[Items listed in a dataset]

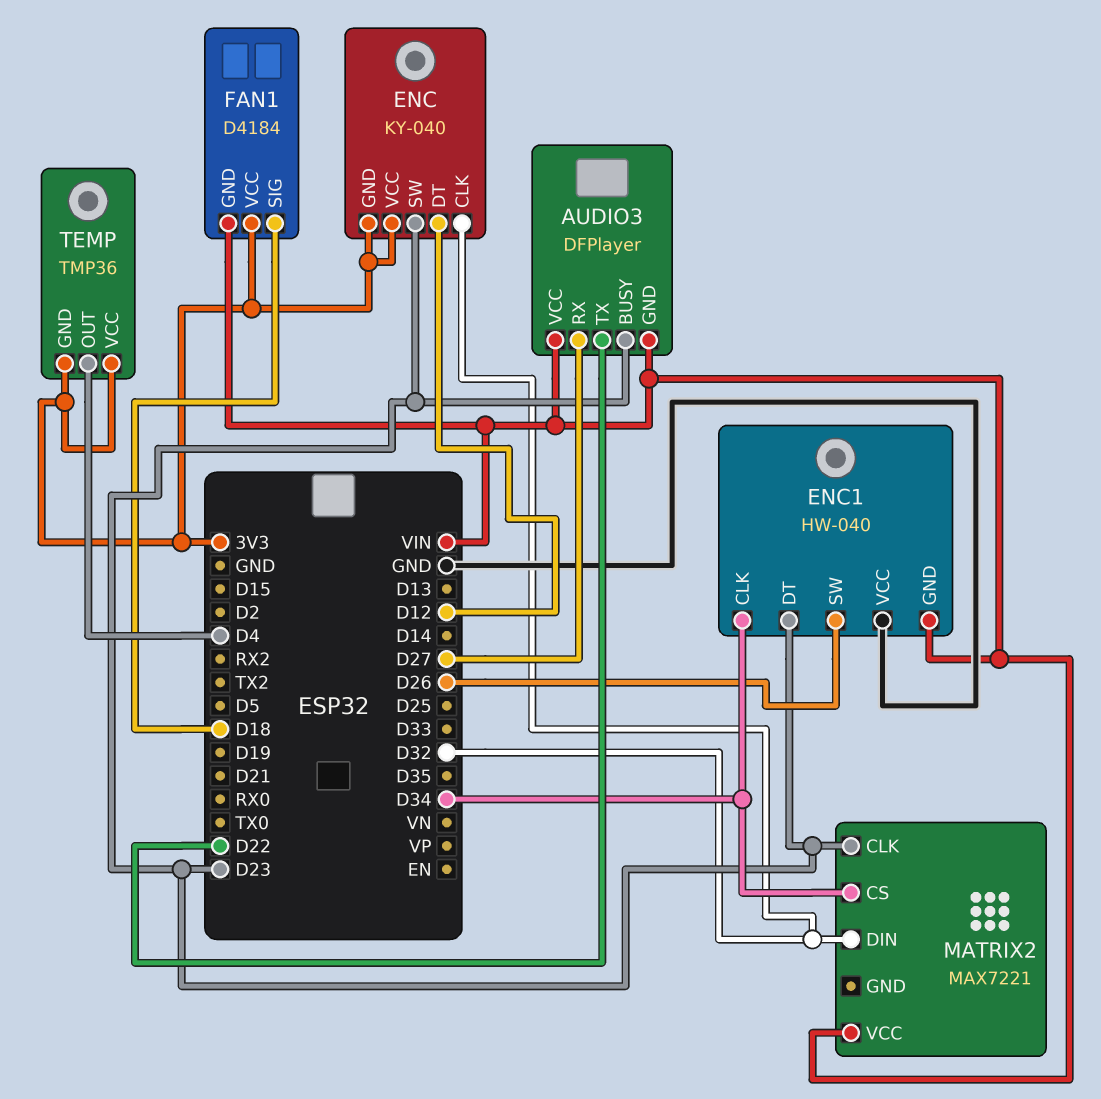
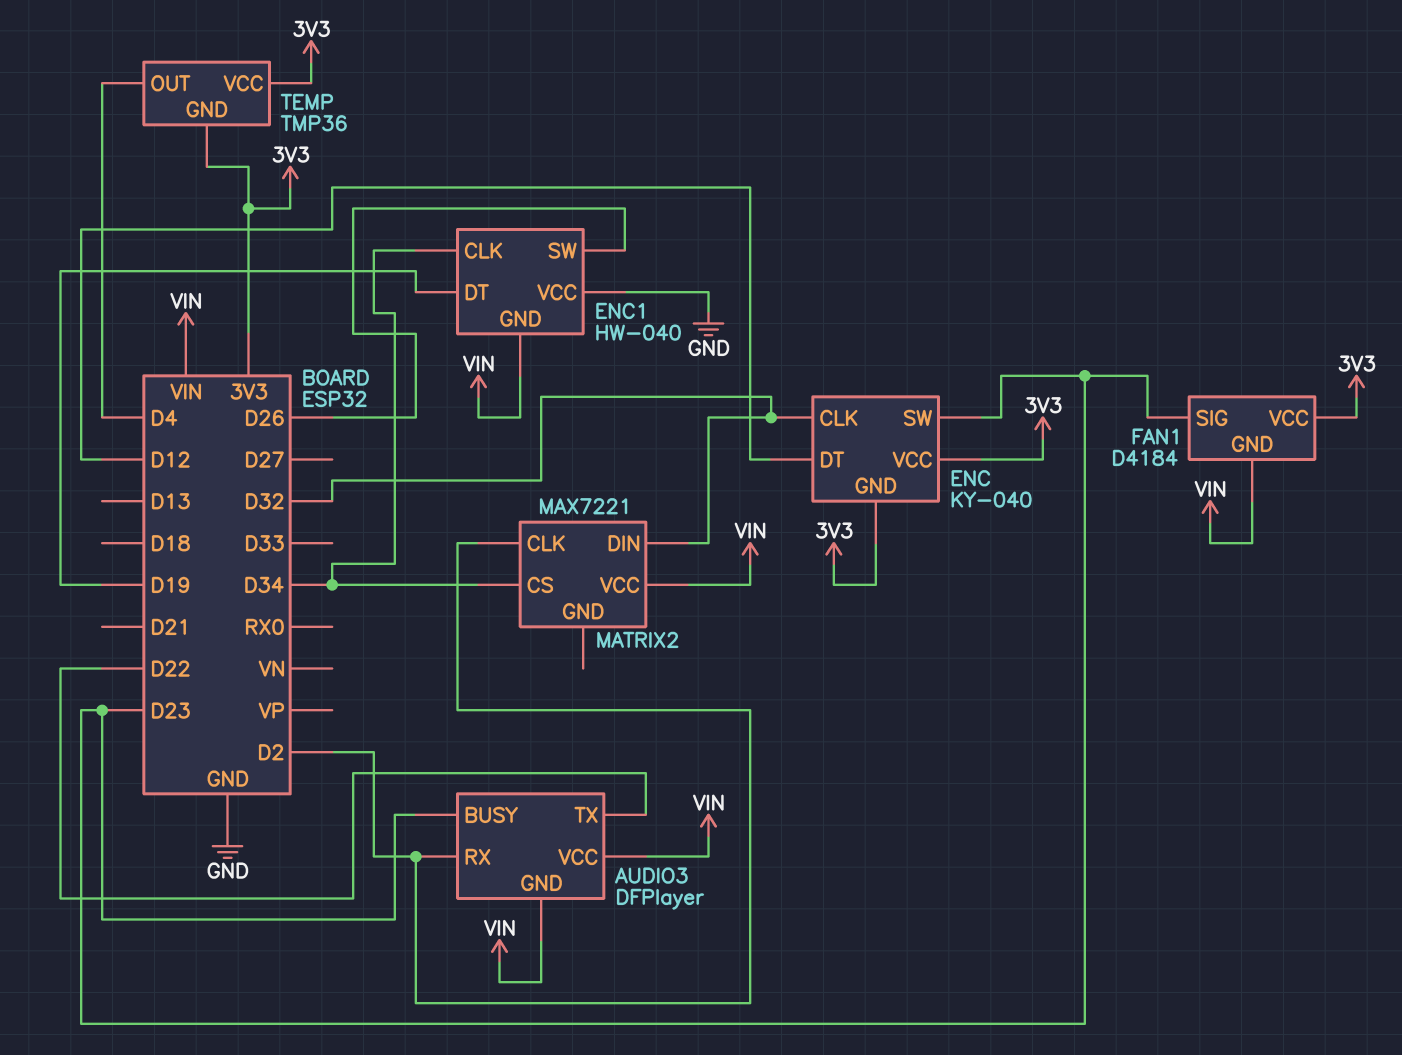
AUDIO3 pin RX: D27 -> D2
ENC1 pin DT: D23 -> D19
FAN1 pin SIG: D18 -> D23
MATRIX2 pin CLK: D23 -> D2

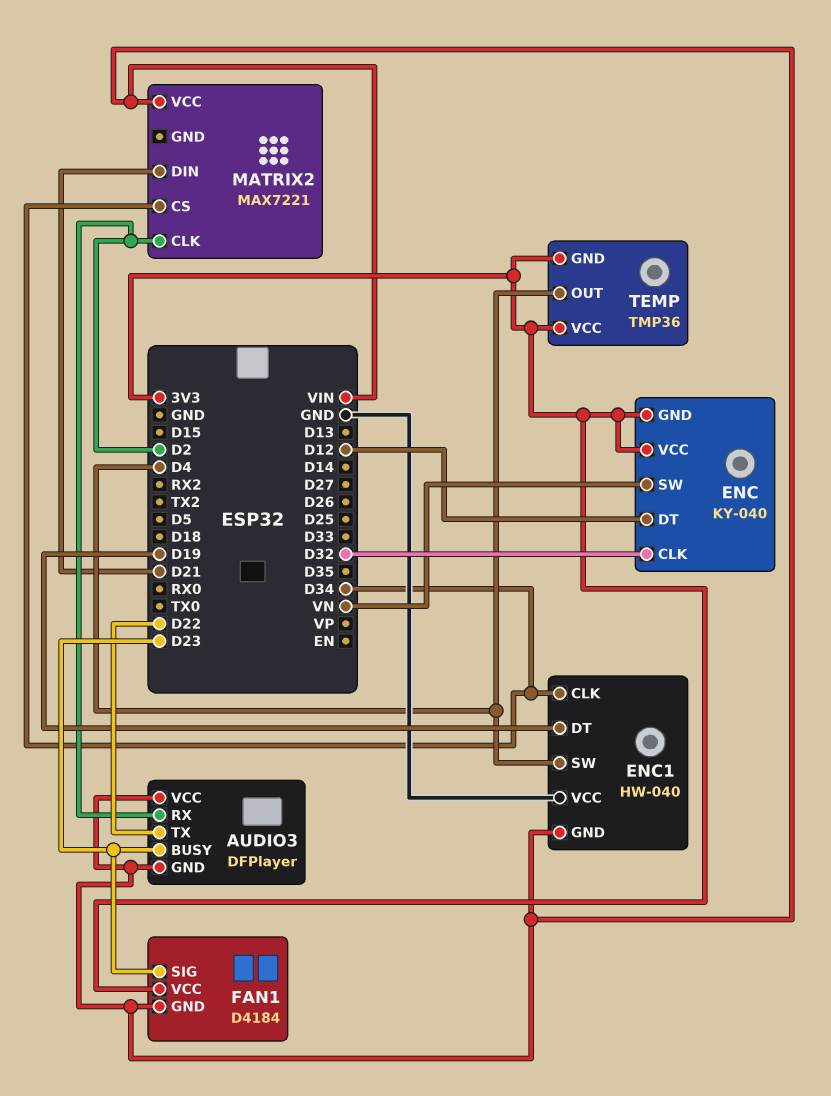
ENC pin SW: D23 -> VN
ENC1 pin SW: D26 -> D4
MATRIX2 pin DIN: D32 -> D21

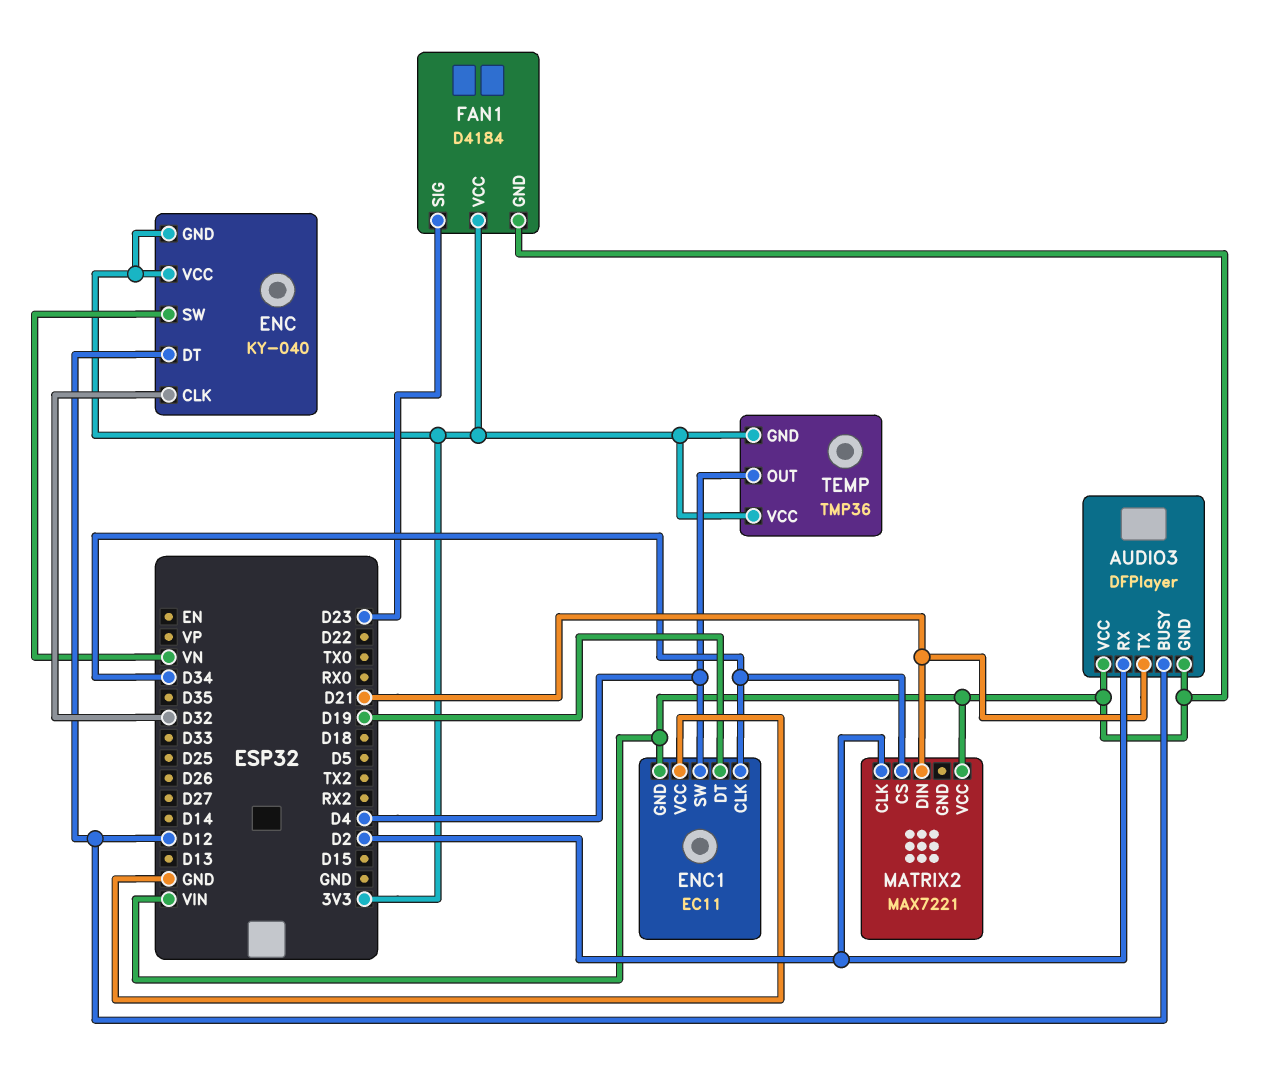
AUDIO3 pin BUSY: D23 -> D12
AUDIO3 pin TX: D22 -> D21
ENC1: HW-040 -> EC11

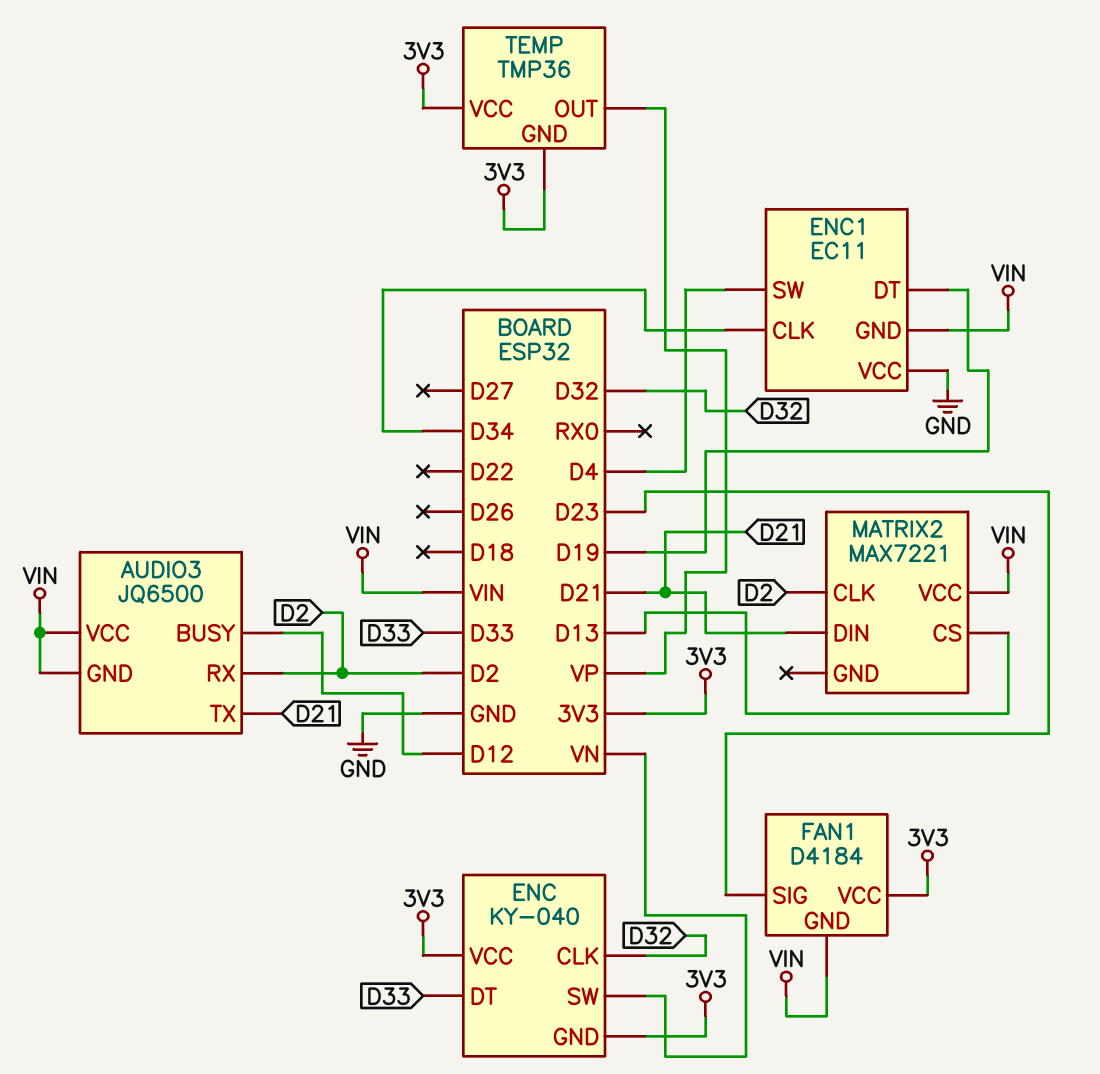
AUDIO3: DFPlayer -> JQ6500
ENC pin DT: D12 -> D33
MATRIX2 pin CS: D34 -> D13
TEMP pin OUT: D4 -> VP

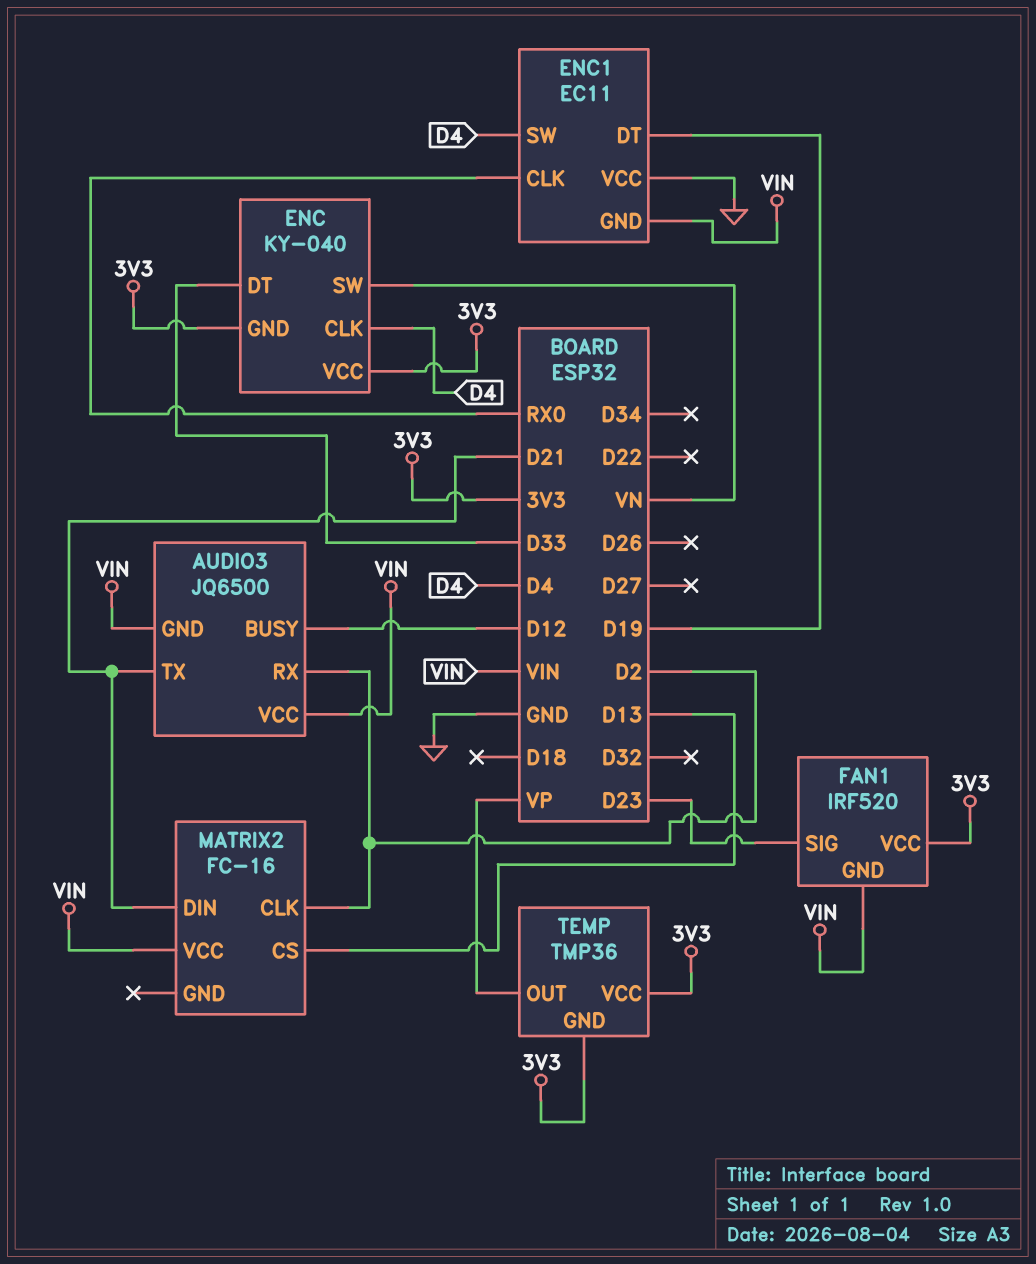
ENC pin CLK: D32 -> D4
ENC1 pin CLK: D34 -> RX0
FAN1: D4184 -> IRF520
MATRIX2: MAX7221 -> FC-16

EXERCISE:
Your answer should be a precise transcript of the entries, minus the pictures.

SOLUTION BELOW:
AUDIO3 pin RX: D27 -> D2
ENC1 pin DT: D23 -> D19
FAN1 pin SIG: D18 -> D23
MATRIX2 pin CLK: D23 -> D2

ENC pin SW: D23 -> VN
ENC1 pin SW: D26 -> D4
MATRIX2 pin DIN: D32 -> D21

AUDIO3 pin BUSY: D23 -> D12
AUDIO3 pin TX: D22 -> D21
ENC1: HW-040 -> EC11

AUDIO3: DFPlayer -> JQ6500
ENC pin DT: D12 -> D33
MATRIX2 pin CS: D34 -> D13
TEMP pin OUT: D4 -> VP

ENC pin CLK: D32 -> D4
ENC1 pin CLK: D34 -> RX0
FAN1: D4184 -> IRF520
MATRIX2: MAX7221 -> FC-16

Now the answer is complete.